WHAT NEEDS TO BE DONE: Take the entries that follow and return exactly the lines from the one holding "(112, 252) = (131, 439): purple" through the one holding "(292, 115) = (442, 226): purple", both included. Nothing else is needed.

RECORDED INFORMATION:
- Opening Delimiter -

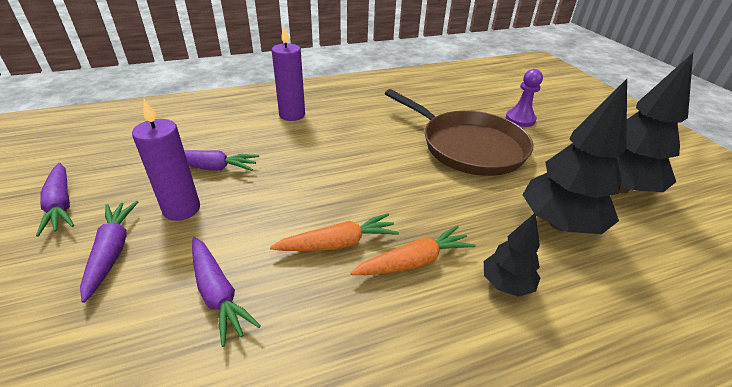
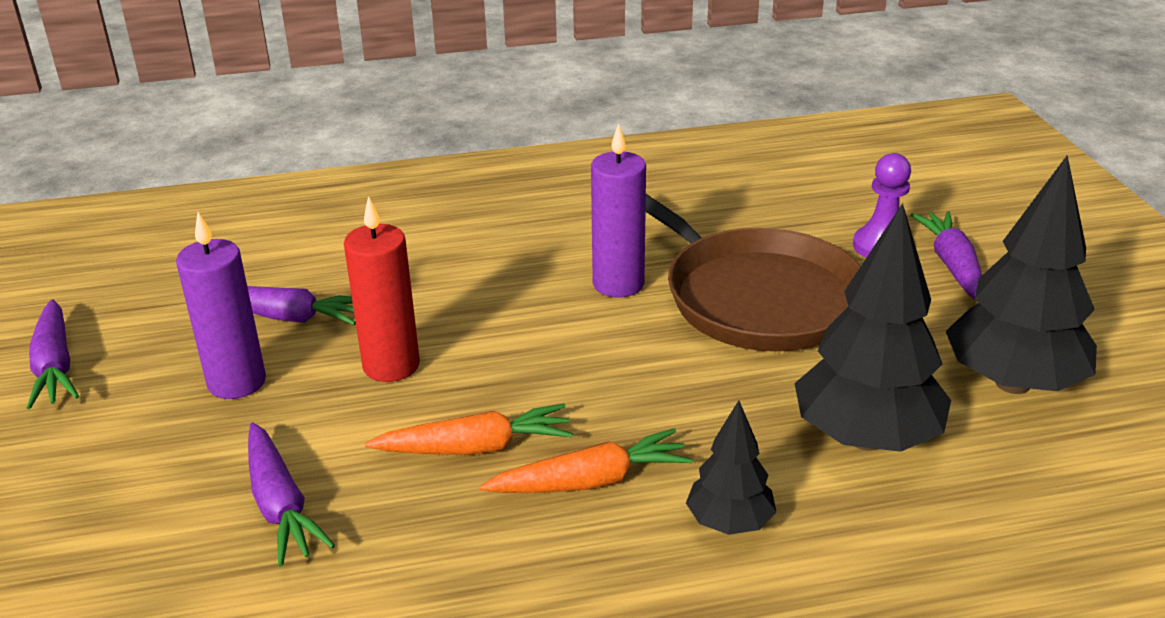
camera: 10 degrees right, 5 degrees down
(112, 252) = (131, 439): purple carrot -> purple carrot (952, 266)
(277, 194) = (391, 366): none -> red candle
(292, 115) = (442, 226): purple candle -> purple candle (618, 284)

- Closing Delimiter -
- Opening Delimiter -

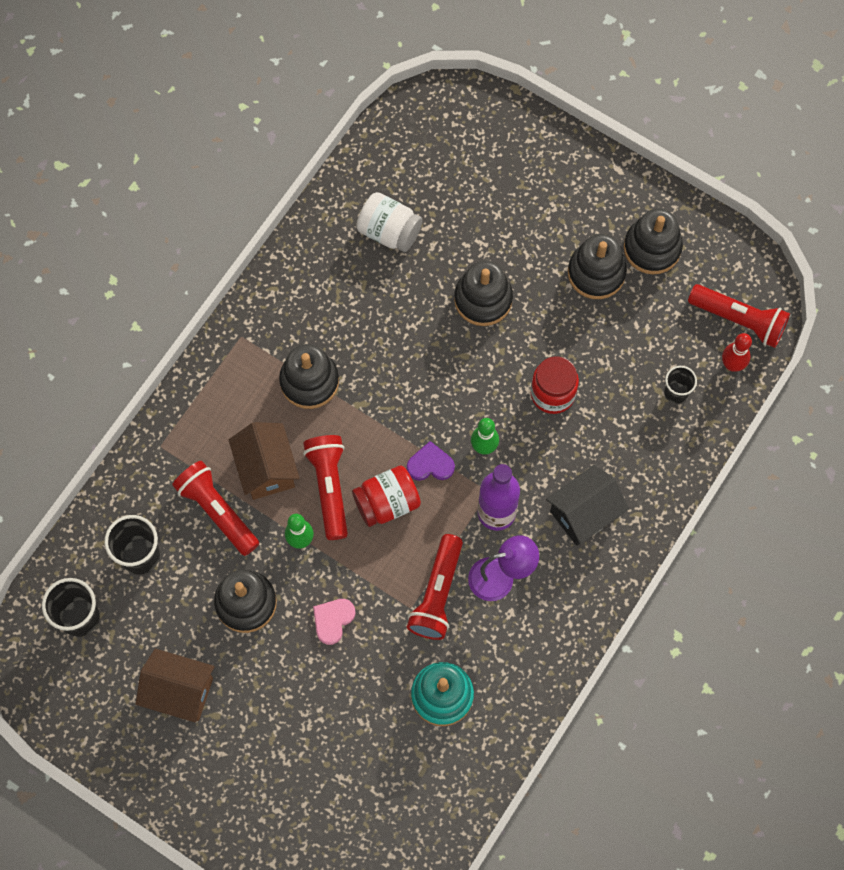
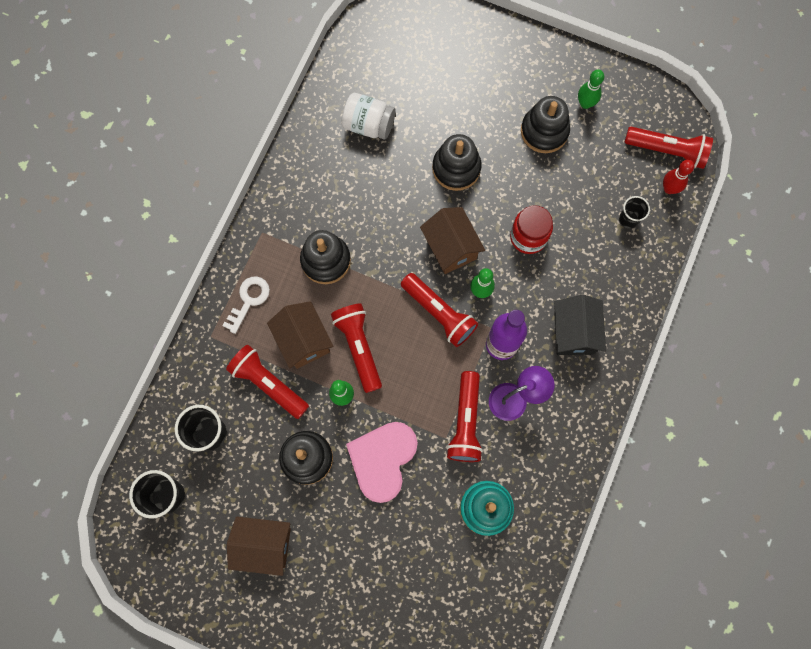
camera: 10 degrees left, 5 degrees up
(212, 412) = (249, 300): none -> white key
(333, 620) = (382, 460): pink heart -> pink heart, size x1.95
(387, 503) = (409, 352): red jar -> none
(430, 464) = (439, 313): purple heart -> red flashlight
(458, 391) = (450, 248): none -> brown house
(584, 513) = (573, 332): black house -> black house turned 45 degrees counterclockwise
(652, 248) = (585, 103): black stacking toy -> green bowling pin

- Closing Delimiter -

THE ANSWER:
(112, 252) = (131, 439): purple carrot -> purple carrot (952, 266)
(277, 194) = (391, 366): none -> red candle
(292, 115) = (442, 226): purple candle -> purple candle (618, 284)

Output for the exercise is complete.